____ Record extracts

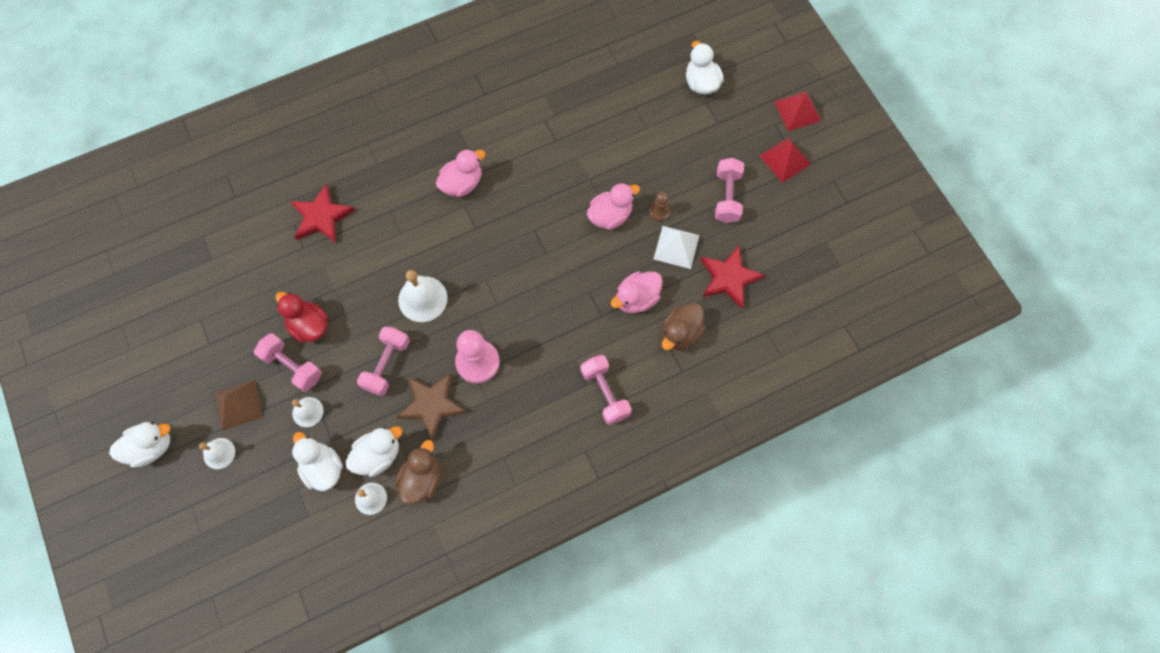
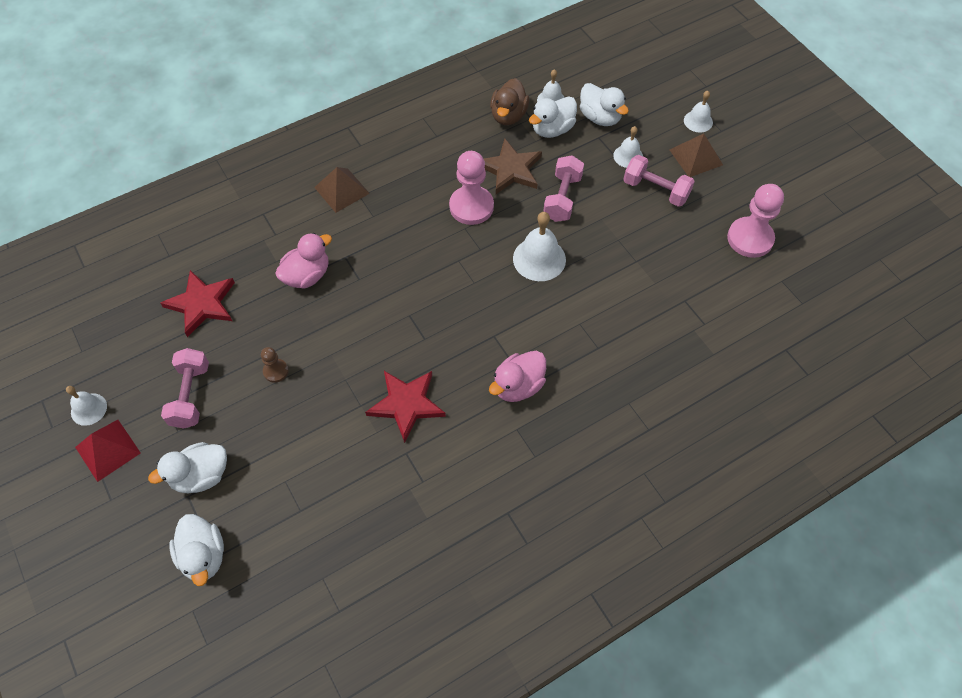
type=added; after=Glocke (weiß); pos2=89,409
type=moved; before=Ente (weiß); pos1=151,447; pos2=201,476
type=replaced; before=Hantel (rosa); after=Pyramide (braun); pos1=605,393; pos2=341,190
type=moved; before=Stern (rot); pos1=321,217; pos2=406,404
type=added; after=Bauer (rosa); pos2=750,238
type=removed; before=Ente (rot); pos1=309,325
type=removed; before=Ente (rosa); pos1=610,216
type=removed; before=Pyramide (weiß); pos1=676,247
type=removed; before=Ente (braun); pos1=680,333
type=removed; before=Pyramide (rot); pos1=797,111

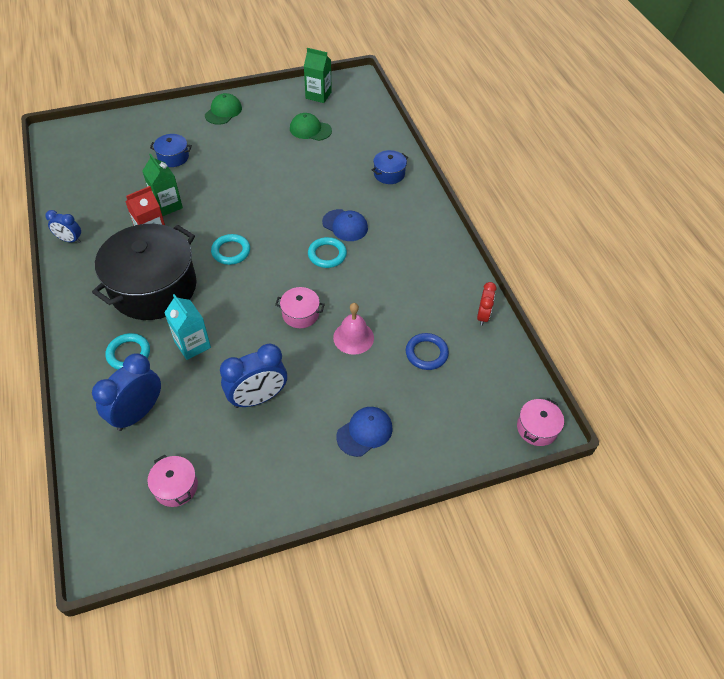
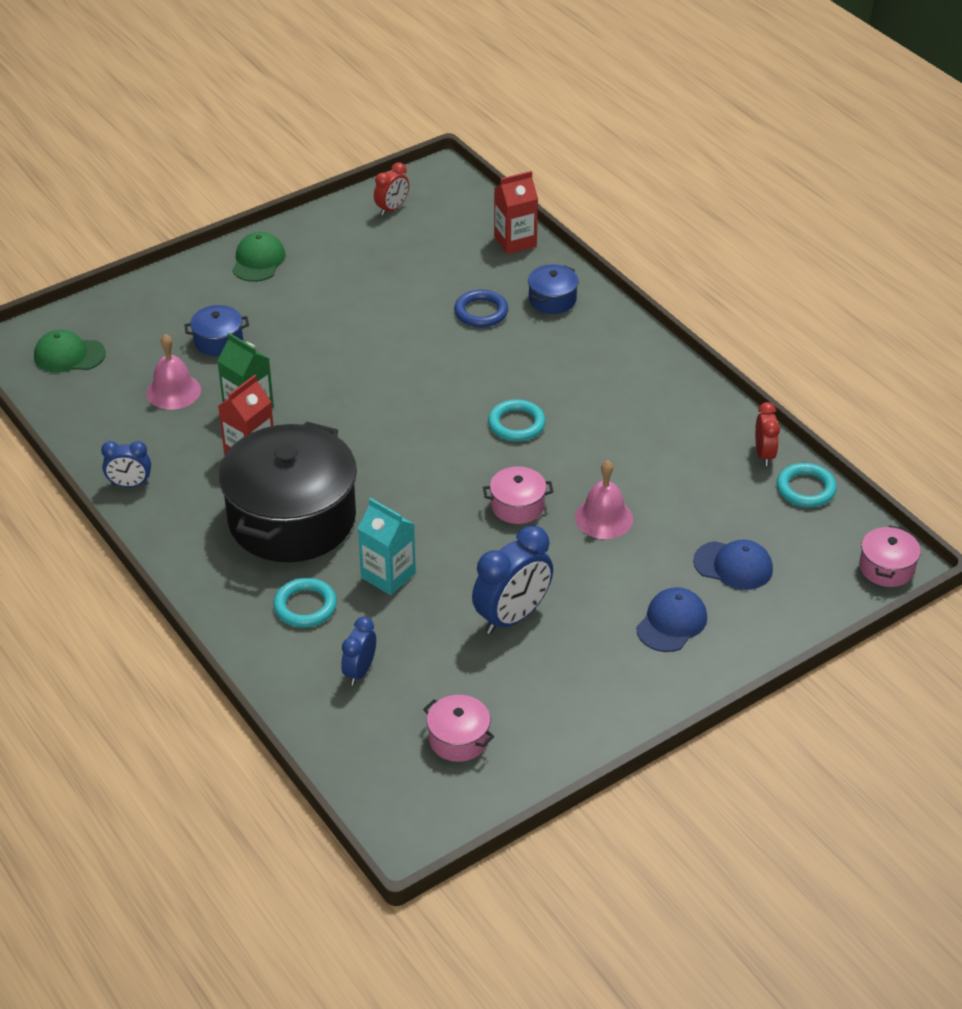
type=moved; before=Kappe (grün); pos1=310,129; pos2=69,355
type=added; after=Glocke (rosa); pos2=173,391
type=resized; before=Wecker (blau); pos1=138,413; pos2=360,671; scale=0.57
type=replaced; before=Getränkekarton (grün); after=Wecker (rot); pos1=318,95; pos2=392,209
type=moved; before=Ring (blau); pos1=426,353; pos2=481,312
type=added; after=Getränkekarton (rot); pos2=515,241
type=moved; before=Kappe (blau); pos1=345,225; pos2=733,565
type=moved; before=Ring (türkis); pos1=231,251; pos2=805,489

________

What you should do: When you reach the line holding "type=replaced; before=Hantel (rosa);" in the records above, begin reproducing exactly, stop after the line holding "type=removed; before=Ente (braun);", and output nothing else.

Solution for this problem:
type=replaced; before=Hantel (rosa); after=Pyramide (braun); pos1=605,393; pos2=341,190
type=moved; before=Stern (rot); pos1=321,217; pos2=406,404
type=added; after=Bauer (rosa); pos2=750,238
type=removed; before=Ente (rot); pos1=309,325
type=removed; before=Ente (rosa); pos1=610,216
type=removed; before=Pyramide (weiß); pos1=676,247
type=removed; before=Ente (braun); pos1=680,333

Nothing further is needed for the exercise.